# EXERCISE DESCRIPTION
Once you find the line in the listing below that contains "U4: OR (in SEL1, in", copy it and every following line exactly, stopping at the end.

# RECORDS SHOWN
┌──

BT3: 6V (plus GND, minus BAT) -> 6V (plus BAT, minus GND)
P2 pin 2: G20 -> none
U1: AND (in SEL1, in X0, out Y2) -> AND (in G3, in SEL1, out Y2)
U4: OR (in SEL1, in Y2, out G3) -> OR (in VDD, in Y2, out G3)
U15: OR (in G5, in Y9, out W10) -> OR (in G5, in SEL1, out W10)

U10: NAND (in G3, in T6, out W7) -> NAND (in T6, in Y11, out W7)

└──

# RESULT OF THIS TASK
U4: OR (in SEL1, in Y2, out G3) -> OR (in VDD, in Y2, out G3)
U15: OR (in G5, in Y9, out W10) -> OR (in G5, in SEL1, out W10)

U10: NAND (in G3, in T6, out W7) -> NAND (in T6, in Y11, out W7)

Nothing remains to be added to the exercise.